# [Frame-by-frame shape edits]
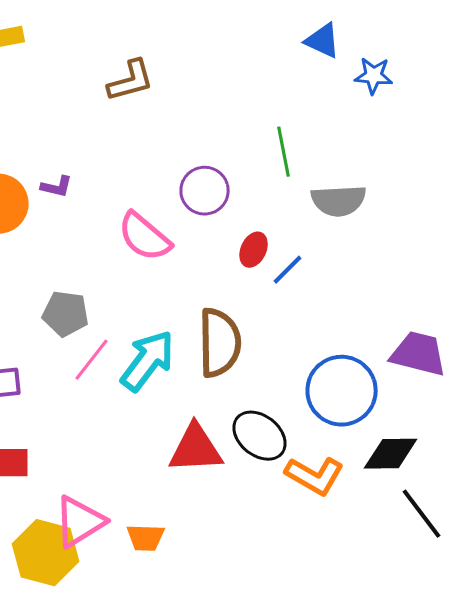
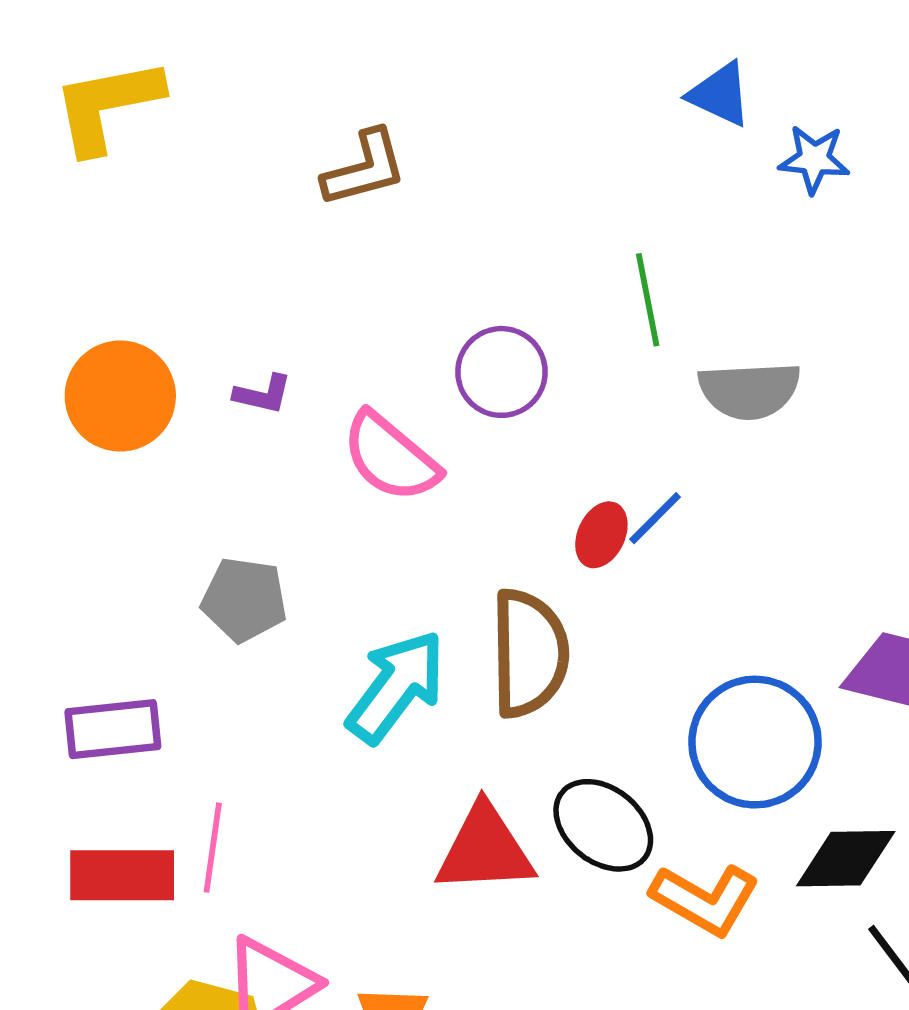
purple L-shape: (57, 187) -> (263, 394), moved
red ellipse: (254, 250) -> (601, 535), moved
pink line: (92, 360) -> (213, 848), moved, turned -30

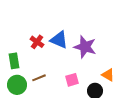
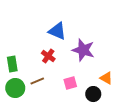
blue triangle: (59, 40) -> (57, 31), moved
red cross: (37, 42) -> (48, 56), moved

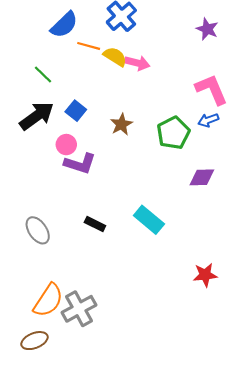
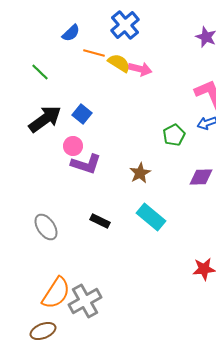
blue semicircle: (64, 25) -> (71, 33), size x0.7
green line: (43, 75) -> (40, 72), moved
brown star: (121, 124) -> (140, 173), moved
green pentagon: (173, 133) -> (174, 135), size x0.7

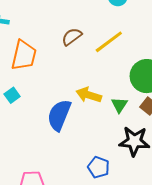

# [Task statement]
Retype the lines starting with the one that holds "blue triangle: (59, 40) -> (57, 31), moved" and ending with the last line of the data above, both included; skip the pictures.

# [Answer for the task]
blue triangle: (59, 40) -> (57, 31), moved
red cross: (37, 42) -> (48, 56), moved

blue semicircle: (64, 25) -> (71, 33), size x0.7
green line: (43, 75) -> (40, 72), moved
brown star: (121, 124) -> (140, 173), moved
green pentagon: (173, 133) -> (174, 135), size x0.7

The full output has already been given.